## What the exercise asks
Where does the word "grey" occur in the entries below? Copy every line that has it.

[Object change descriptions]
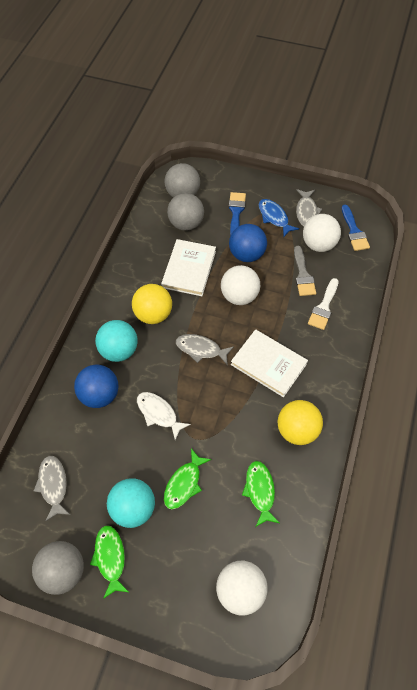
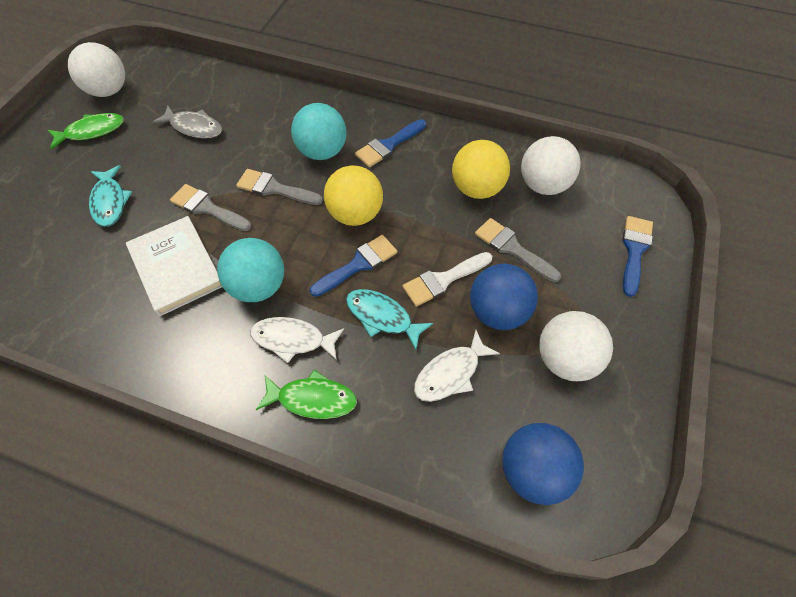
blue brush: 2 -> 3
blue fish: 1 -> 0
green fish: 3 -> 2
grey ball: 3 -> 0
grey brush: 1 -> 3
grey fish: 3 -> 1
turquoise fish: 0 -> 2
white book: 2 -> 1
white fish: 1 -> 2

## Response to this task
grey ball: 3 -> 0
grey brush: 1 -> 3
grey fish: 3 -> 1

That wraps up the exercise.